Exercise prompt: Please rewrite every line of the material below as a numbered list, skipping any blank lines and leaving the pictures out.

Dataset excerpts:

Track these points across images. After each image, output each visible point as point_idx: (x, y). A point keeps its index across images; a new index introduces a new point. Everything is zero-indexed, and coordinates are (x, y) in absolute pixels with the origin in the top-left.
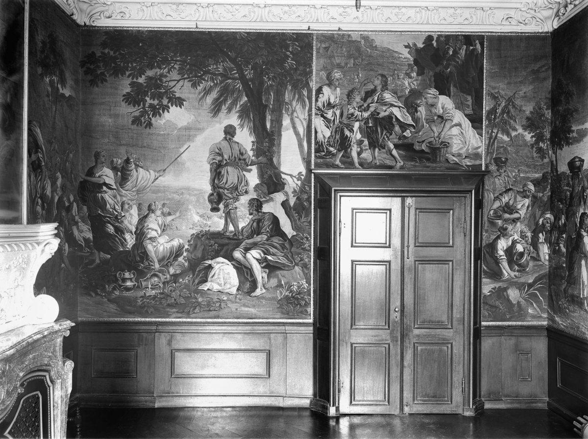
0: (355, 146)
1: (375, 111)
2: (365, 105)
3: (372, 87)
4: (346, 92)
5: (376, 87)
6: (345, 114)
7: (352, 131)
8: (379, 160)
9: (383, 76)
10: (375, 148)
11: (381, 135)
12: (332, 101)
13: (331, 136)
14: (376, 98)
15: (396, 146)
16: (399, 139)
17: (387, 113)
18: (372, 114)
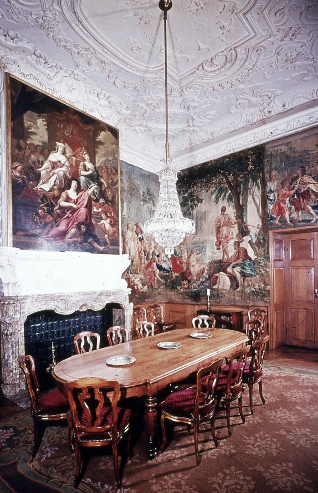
0: (288, 211)
1: (298, 189)
2: (292, 186)
3: (296, 175)
4: (280, 182)
5: (298, 175)
6: (281, 194)
7: (285, 203)
8: (302, 217)
9: (302, 167)
10: (299, 210)
11: (303, 202)
12: (272, 189)
13: (273, 208)
14: (298, 182)
15: (313, 208)
16: (315, 203)
17: (306, 189)
18: (297, 191)
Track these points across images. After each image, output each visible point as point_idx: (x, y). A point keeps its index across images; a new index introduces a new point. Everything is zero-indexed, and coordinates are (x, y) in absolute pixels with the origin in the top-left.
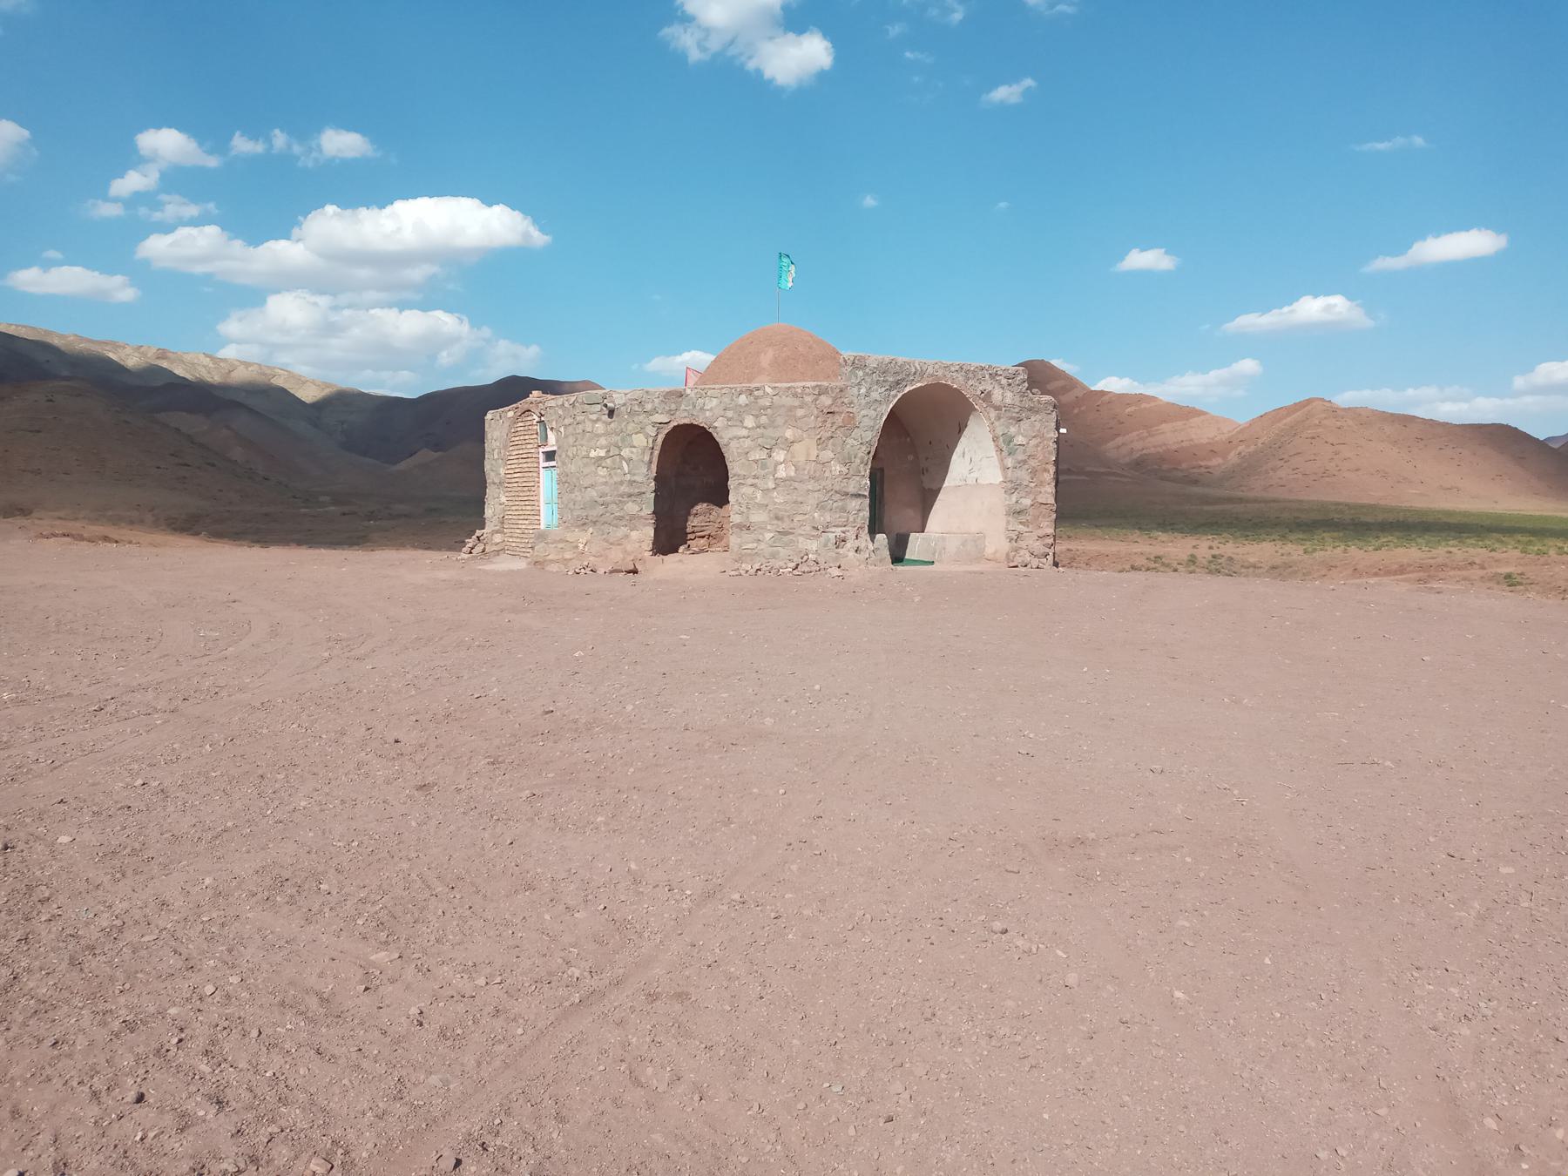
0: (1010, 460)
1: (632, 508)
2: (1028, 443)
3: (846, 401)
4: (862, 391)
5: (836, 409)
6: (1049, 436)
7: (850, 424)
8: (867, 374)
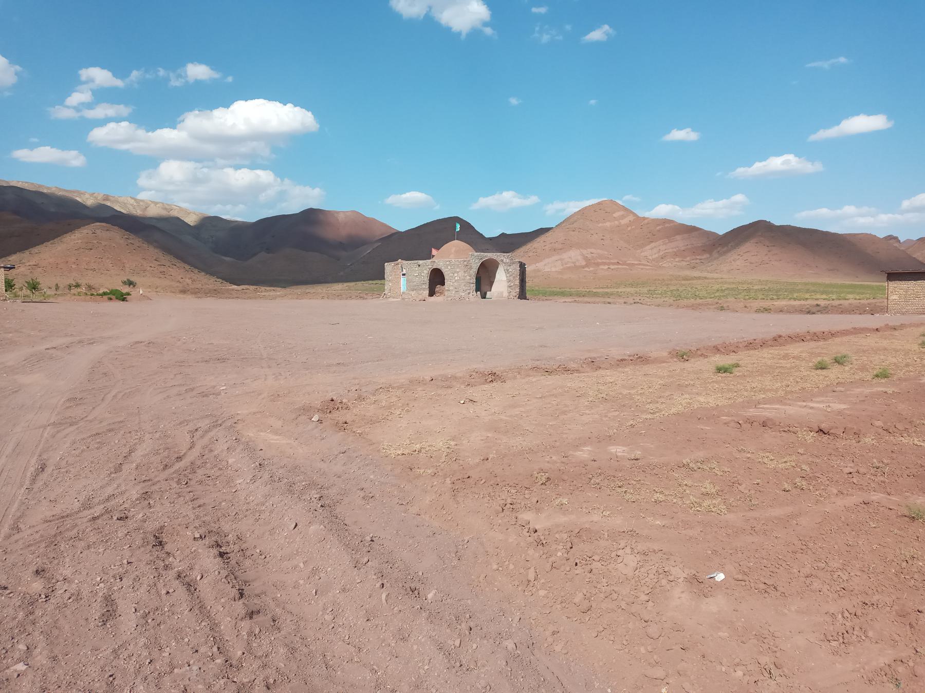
1: (424, 286)
7: (471, 268)
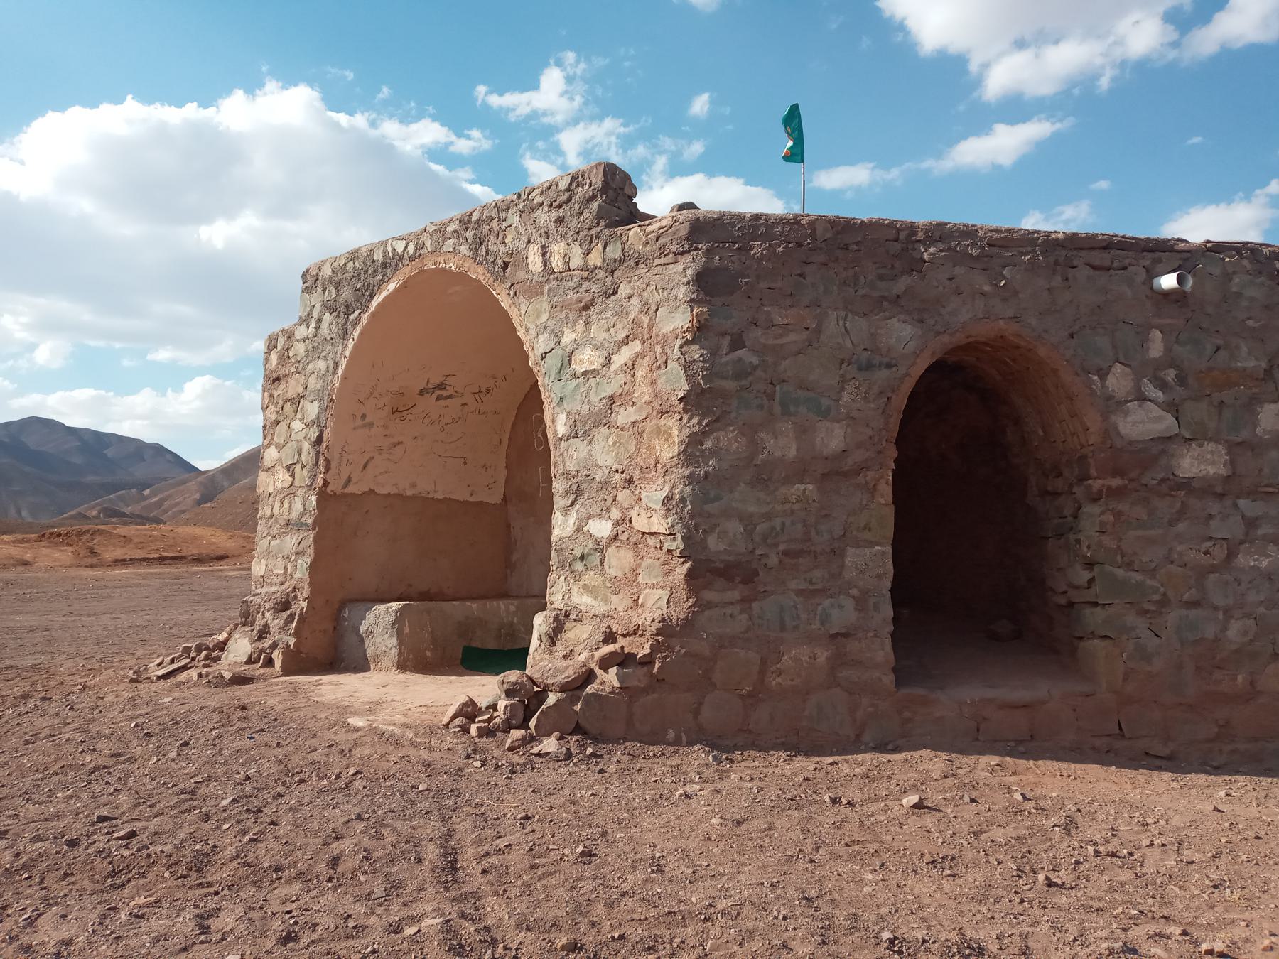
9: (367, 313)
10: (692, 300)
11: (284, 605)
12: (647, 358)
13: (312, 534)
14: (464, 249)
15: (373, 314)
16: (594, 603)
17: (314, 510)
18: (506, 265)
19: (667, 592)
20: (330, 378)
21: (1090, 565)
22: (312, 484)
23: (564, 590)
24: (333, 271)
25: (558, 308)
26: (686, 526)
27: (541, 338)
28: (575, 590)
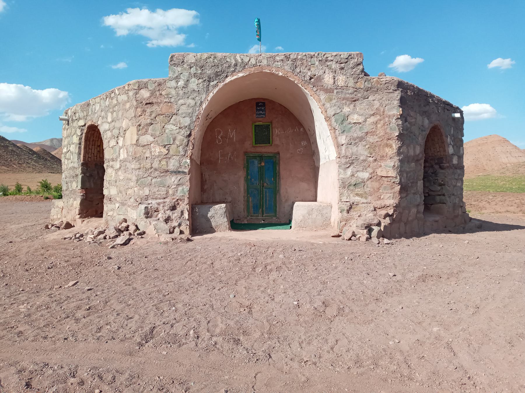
0: (344, 137)
2: (365, 121)
3: (164, 93)
4: (179, 83)
5: (154, 101)
6: (391, 113)
8: (185, 69)
9: (223, 83)
10: (399, 106)
11: (173, 208)
12: (382, 121)
13: (188, 177)
14: (287, 68)
15: (226, 84)
16: (361, 199)
17: (188, 166)
18: (311, 79)
19: (392, 194)
20: (197, 109)
21: (440, 185)
22: (185, 154)
23: (347, 195)
24: (196, 60)
25: (341, 99)
26: (399, 174)
27: (333, 108)
28: (351, 195)
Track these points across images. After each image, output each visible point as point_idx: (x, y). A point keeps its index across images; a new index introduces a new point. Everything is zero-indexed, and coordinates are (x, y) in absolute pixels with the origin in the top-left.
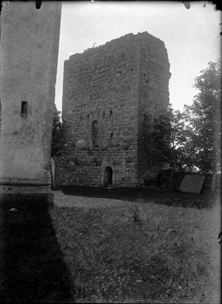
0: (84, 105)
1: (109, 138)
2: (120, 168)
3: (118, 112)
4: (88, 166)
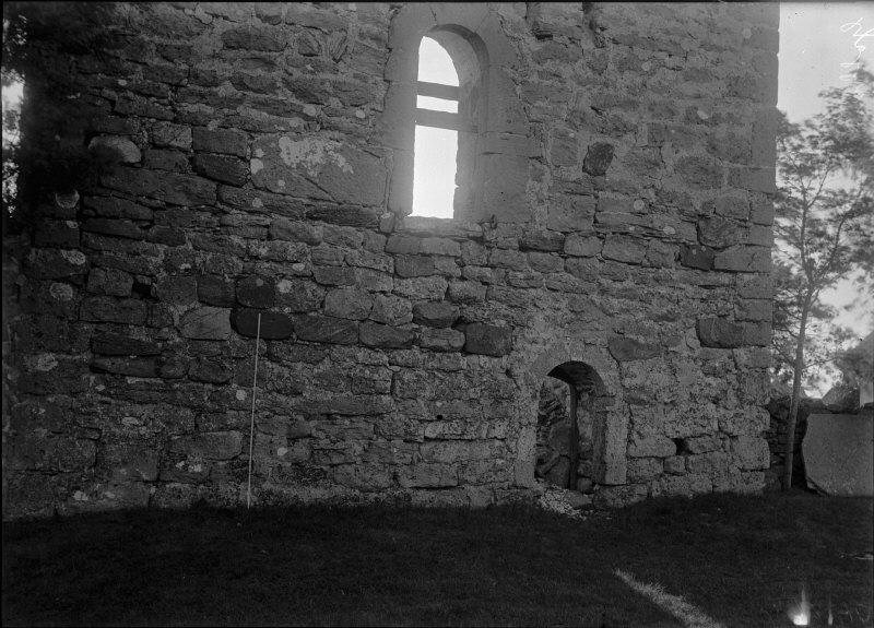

Result of this exercise:
1. Track these points across images. After each image, output each visible point as point_idx: (x, y). A point keeps its index across images; a new index introduces a new point. Everything is zero-indexed, and coordinates are (x, y) in absolute pixels with the origin in the top-left.
2. 0: (355, 146)
3. 1: (375, 111)
4. 2: (365, 105)
5. 3: (372, 87)
6. 4: (346, 92)
7. 5: (376, 87)
8. 6: (345, 114)
9. 7: (352, 131)
10. 8: (379, 160)
11. 9: (383, 76)
12. 10: (375, 148)
13. 11: (381, 135)
14. 12: (332, 101)
15. 13: (331, 136)
16. 14: (376, 98)
17. 15: (396, 146)
18. 16: (399, 139)
19. 17: (387, 113)
20. 18: (372, 114)
21. 0: (288, 211)
22. 1: (298, 189)
23. 2: (292, 186)
24. 3: (296, 175)
25. 4: (280, 182)
26. 5: (298, 175)
27. 6: (281, 194)
28. 7: (285, 203)
29. 8: (302, 217)
30. 9: (302, 167)
31. 10: (299, 210)
32. 11: (303, 202)
33. 12: (272, 189)
34. 13: (273, 208)
35. 14: (298, 182)
36. 15: (313, 208)
37. 16: (315, 203)
38. 17: (306, 189)
39. 18: (297, 191)
40. Track these points across images. After each image, output each visible point as point_idx: (x, y). A point keeps its index across images; a new index introduces a new point. Everything is zero-indexed, and coordinates are (x, y) in absolute pixels with the origin in the top-left.
41. 0: (1010, 460)
42. 1: (632, 508)
43. 2: (1028, 443)
44. 3: (846, 401)
45. 4: (862, 391)
46. 5: (836, 409)
47. 6: (1049, 436)
48. 7: (850, 424)
49. 8: (867, 374)
50. 1: (424, 286)
51. 7: (471, 268)
52. 9: (367, 313)
53. 10: (692, 300)
54. 11: (284, 605)
55. 12: (647, 358)
56. 13: (312, 534)
57. 14: (464, 249)
58. 15: (373, 314)
59. 16: (594, 603)
60. 17: (314, 510)
61. 18: (506, 265)
62. 19: (667, 592)
63. 20: (330, 378)
64. 21: (1090, 565)
65. 22: (312, 484)
66. 23: (564, 590)
67. 24: (333, 271)
68. 25: (558, 308)
69. 26: (686, 526)
70. 27: (541, 338)
71. 28: (575, 590)
72. 0: (344, 137)
73. 2: (365, 121)
74. 3: (164, 93)
75. 4: (179, 83)
76. 5: (154, 101)
77. 6: (391, 113)
78. 8: (185, 69)
79. 9: (223, 83)
80. 10: (399, 106)
81. 11: (173, 208)
82. 12: (382, 121)
83. 13: (188, 177)
84. 14: (287, 68)
85. 15: (226, 84)
86. 16: (361, 199)
87. 17: (188, 166)
88. 18: (311, 79)
89. 19: (392, 194)
90. 20: (197, 109)
91. 21: (440, 185)
92. 22: (185, 154)
93. 23: (347, 195)
94. 24: (196, 60)
95. 25: (341, 99)
96. 26: (399, 174)
97. 27: (333, 108)
98. 28: (351, 195)
99. Track these points across images. After each image, output each visible point as point_idx: (x, y). A point keeps its index across images; a new index introduces a new point. Everything is zero-indexed, and coordinates are (x, y) in absolute pixels with the origin in the top-left.
100. 0: (84, 105)
101. 1: (109, 138)
102. 2: (120, 168)
103. 3: (118, 112)
104. 4: (88, 166)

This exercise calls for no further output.